**WHAT IS EXPECTED:** In the listing beneath this line, copy exactly the lines starting with the one containing "blue arrow: (191, 158)" and going on through the one containing "pink triangle: (139, 479)".
>>>
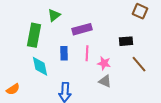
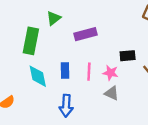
black rectangle: (126, 41) -> (128, 56), moved
blue rectangle: (64, 53) -> (65, 70), moved
pink line: (87, 53) -> (89, 72), moved

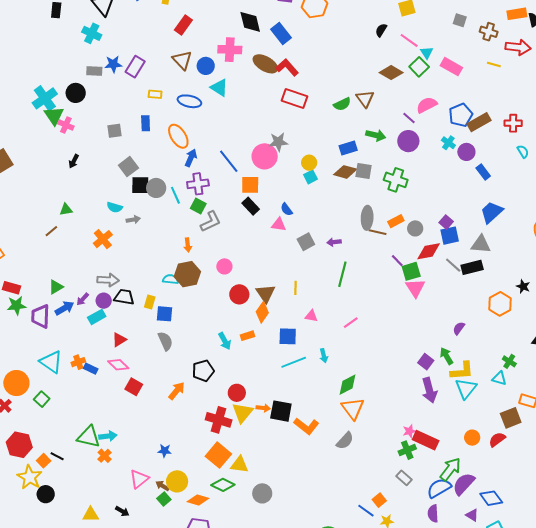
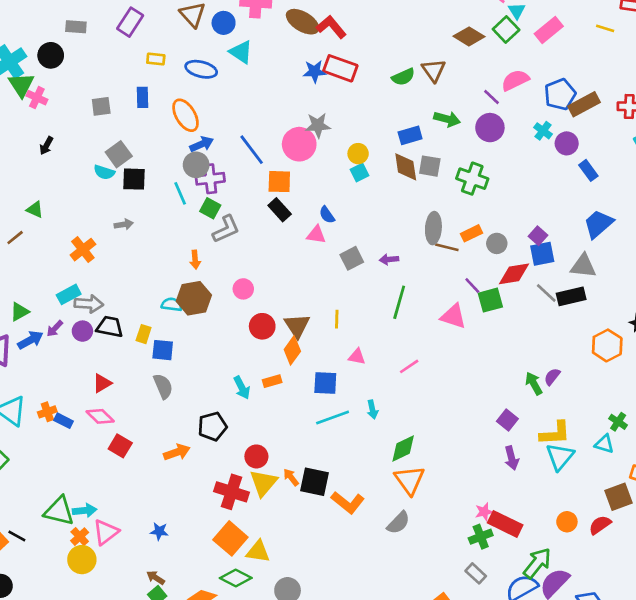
blue star: (113, 64) -> (315, 71), moved
pink rectangle: (451, 67) -> (549, 30), turned -70
blue arrow: (191, 158) -> (202, 144), turned 42
brown diamond: (345, 172) -> (406, 167), turned 65
gray circle: (156, 188) -> (196, 165), moved
cyan semicircle: (115, 207) -> (104, 172), moved
green triangle: (66, 210) -> (35, 210), turned 32
pink triangle: (415, 288) -> (453, 316), moved, turned -40
cyan rectangle: (97, 317) -> (69, 294), moved
green arrow: (447, 356) -> (534, 384), moved
purple arrow: (429, 390) -> (512, 458), size x0.7
orange arrow: (177, 391) -> (177, 452), turned 30
orange arrow: (263, 408) -> (291, 477), turned -136
pink triangle: (139, 479) -> (106, 532), moved
yellow circle: (177, 481) -> (82, 560), moved

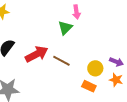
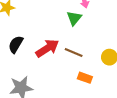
orange rectangle: (89, 86) -> (85, 78), moved

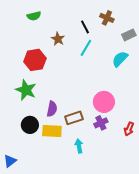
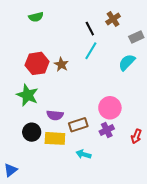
brown cross: (107, 18) -> (113, 19), turned 32
brown star: (58, 39) -> (61, 64), moved
purple semicircle: (52, 109) -> (55, 115), turned 84
cyan arrow: (79, 146) -> (83, 154), turned -64

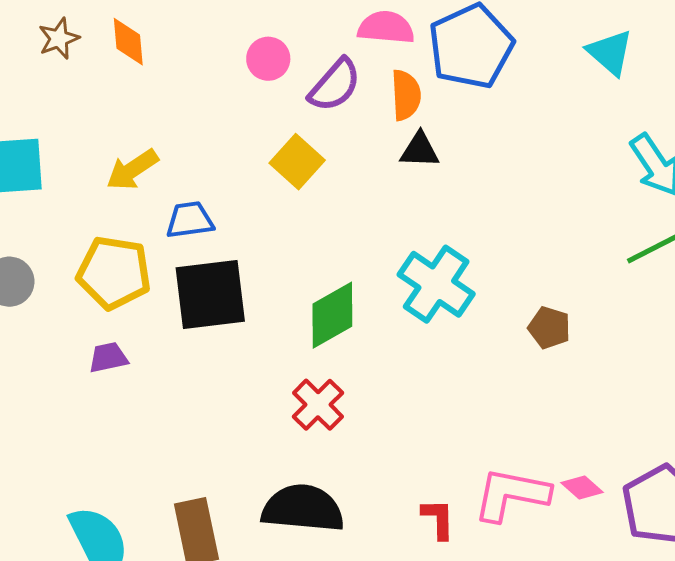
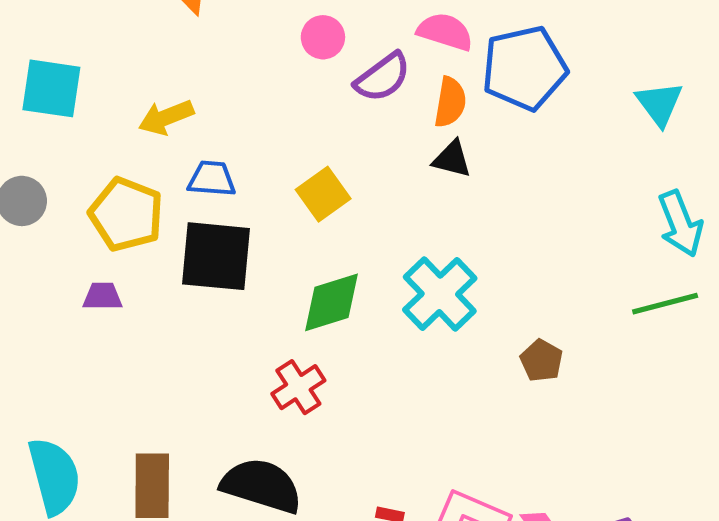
yellow square: (297, 162) -> (323, 194), moved

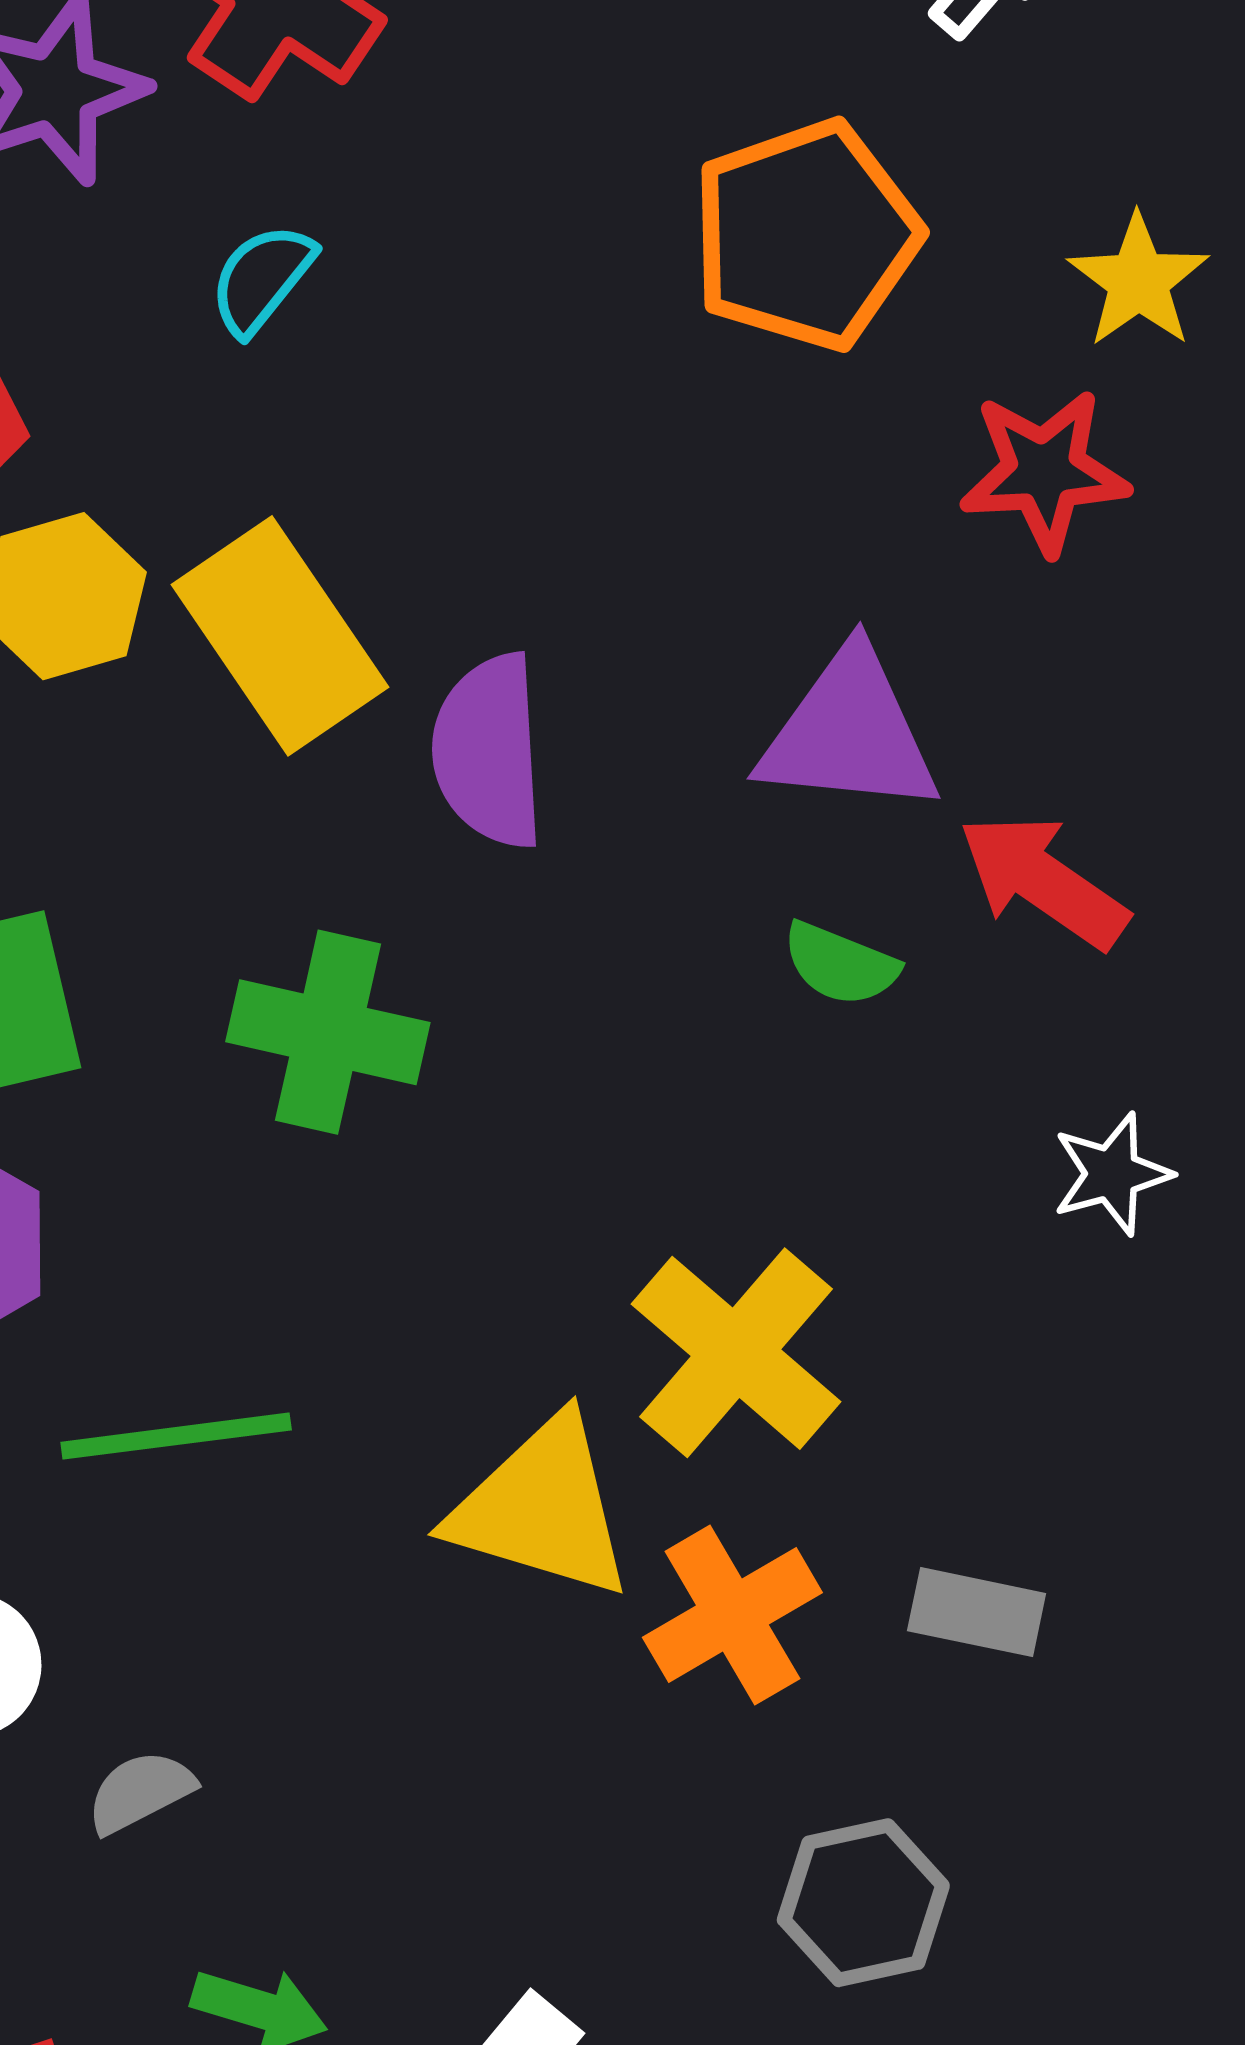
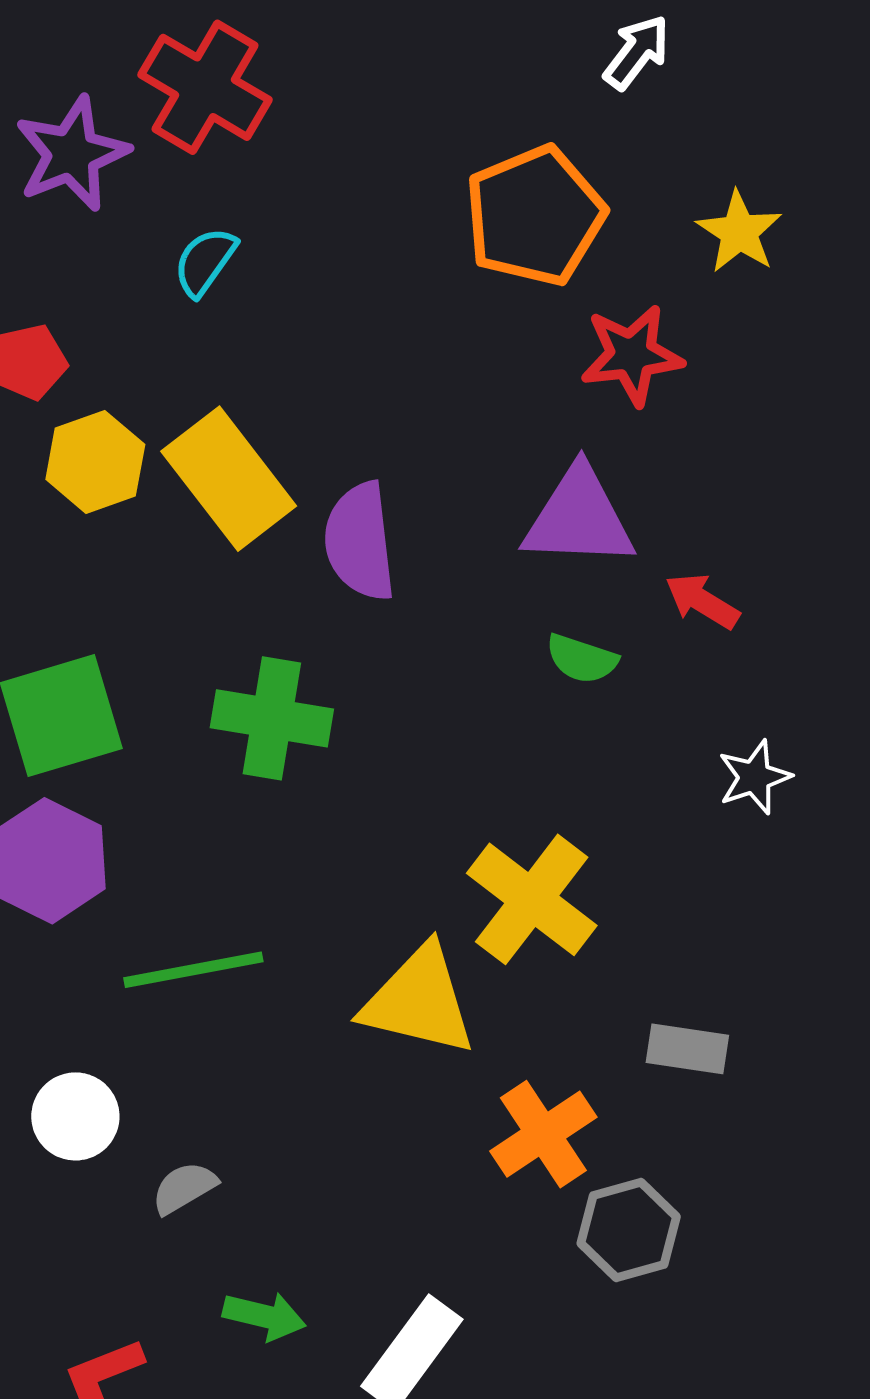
<<<
**TASK RESPONSE:**
blue arrow: (191, 158) -> (202, 144), turned 42
brown diamond: (345, 172) -> (406, 167), turned 65
gray circle: (156, 188) -> (196, 165), moved
cyan semicircle: (115, 207) -> (104, 172), moved
green triangle: (66, 210) -> (35, 210), turned 32
pink triangle: (415, 288) -> (453, 316), moved, turned -40
cyan rectangle: (97, 317) -> (69, 294), moved
green arrow: (447, 356) -> (534, 384), moved
purple arrow: (429, 390) -> (512, 458), size x0.7
orange arrow: (177, 391) -> (177, 452), turned 30
orange arrow: (263, 408) -> (291, 477), turned -136
pink triangle: (139, 479) -> (106, 532), moved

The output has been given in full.